**SUPPLIED DATA**.

☆ ☆ ☆

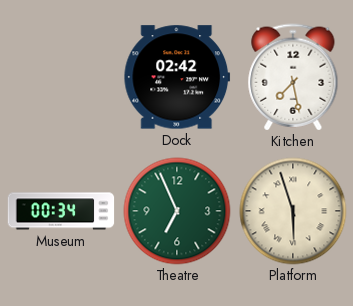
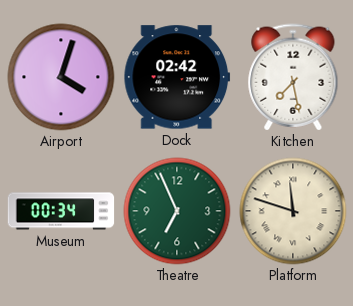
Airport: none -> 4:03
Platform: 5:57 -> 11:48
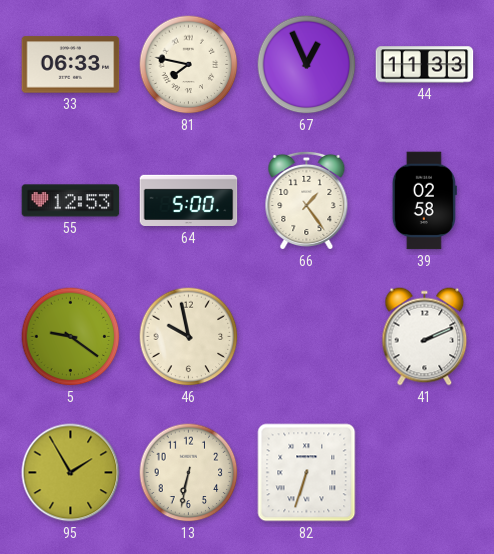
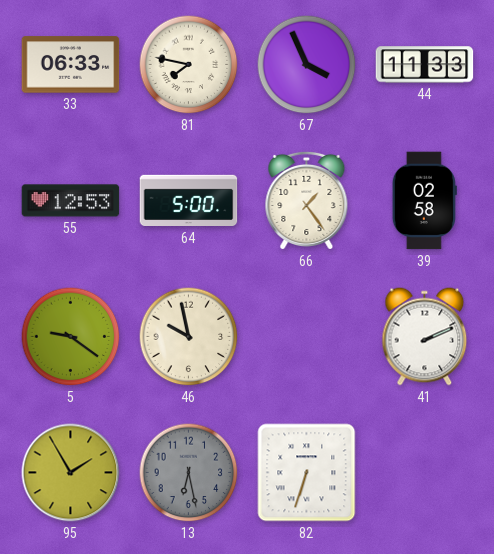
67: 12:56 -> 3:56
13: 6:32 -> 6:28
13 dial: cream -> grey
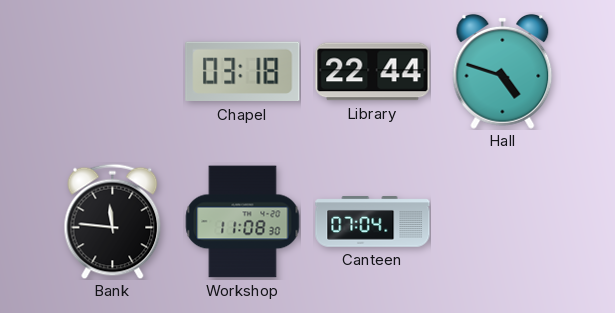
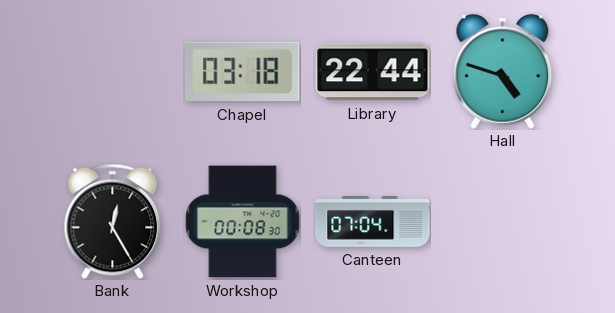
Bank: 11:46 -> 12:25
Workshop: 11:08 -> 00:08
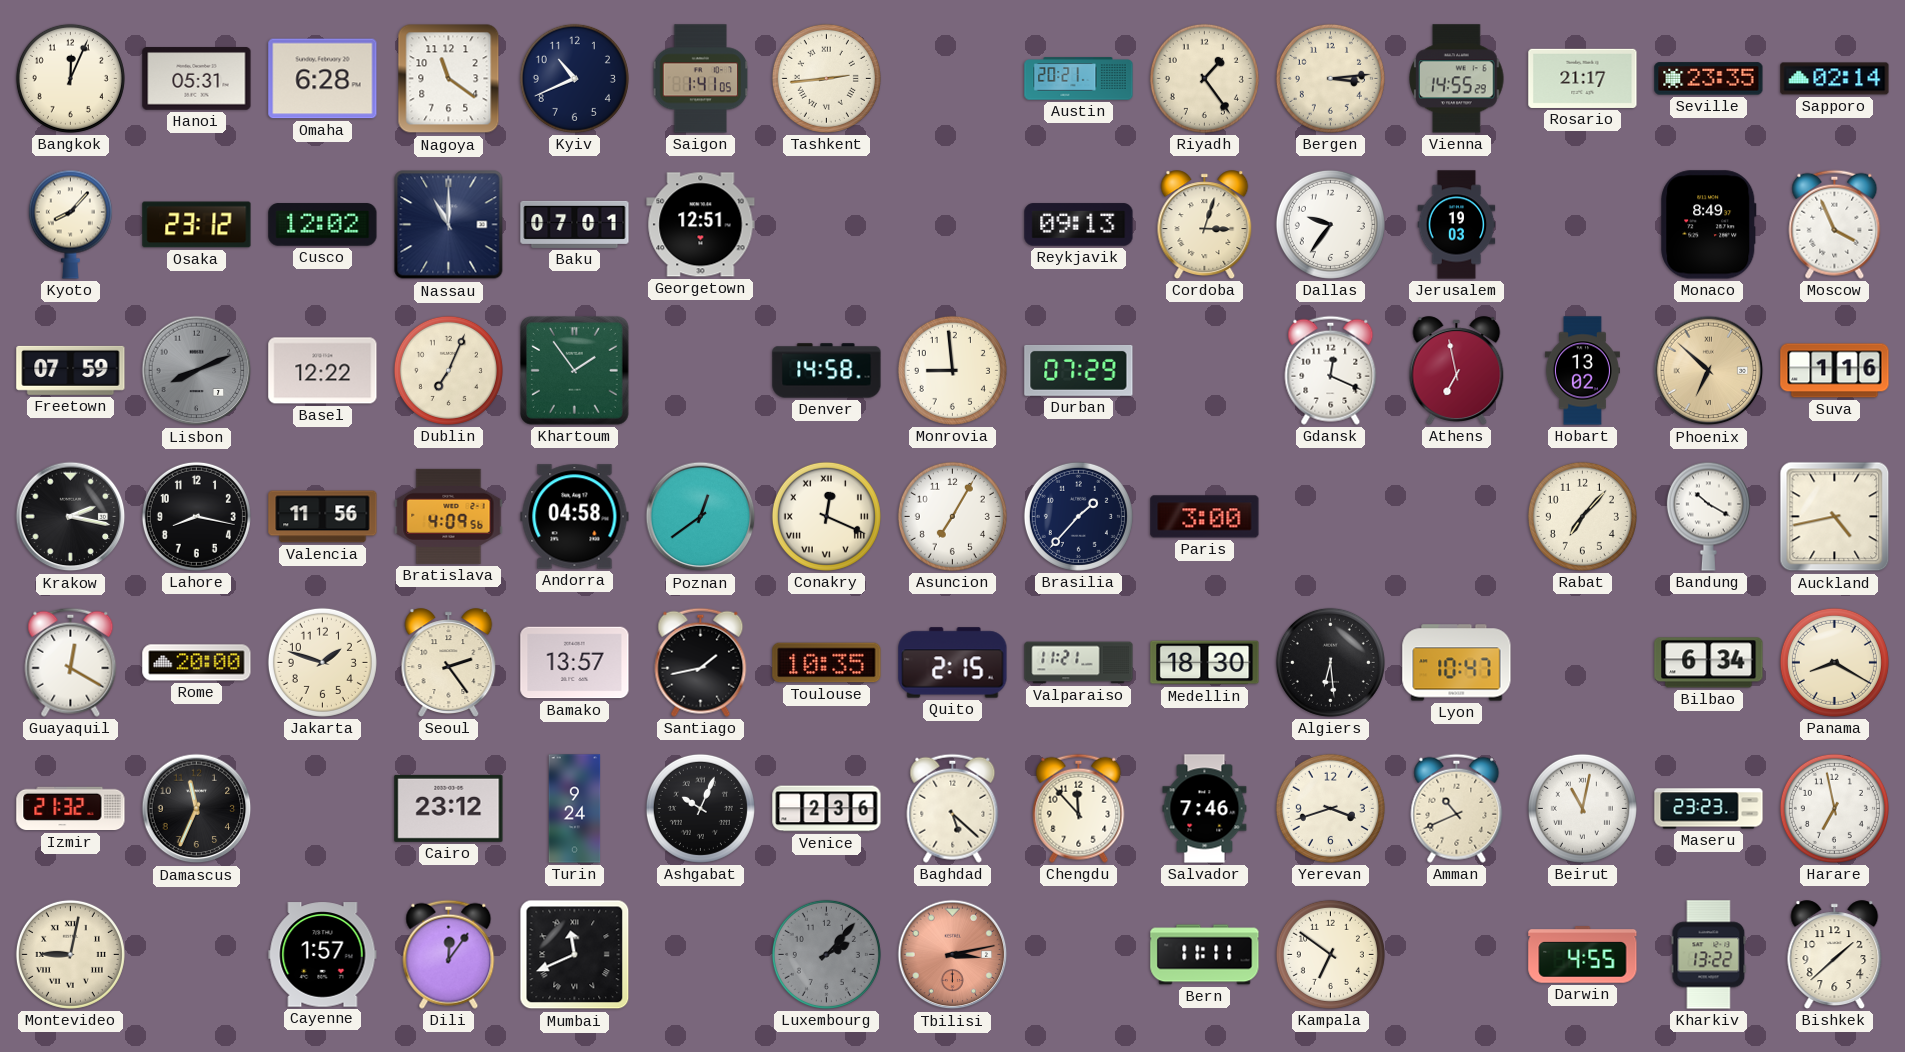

☆ ☆ ☆

**STATED GOAL**.
Reproduce every line in the records above word for word, leaving out the pictures.

**FULL RESPONSE**.
Airport: none -> 4:03
Platform: 5:57 -> 11:48
67: 12:56 -> 3:56
13: 6:32 -> 6:28
13 dial: cream -> grey
Bank: 11:46 -> 12:25
Workshop: 11:08 -> 00:08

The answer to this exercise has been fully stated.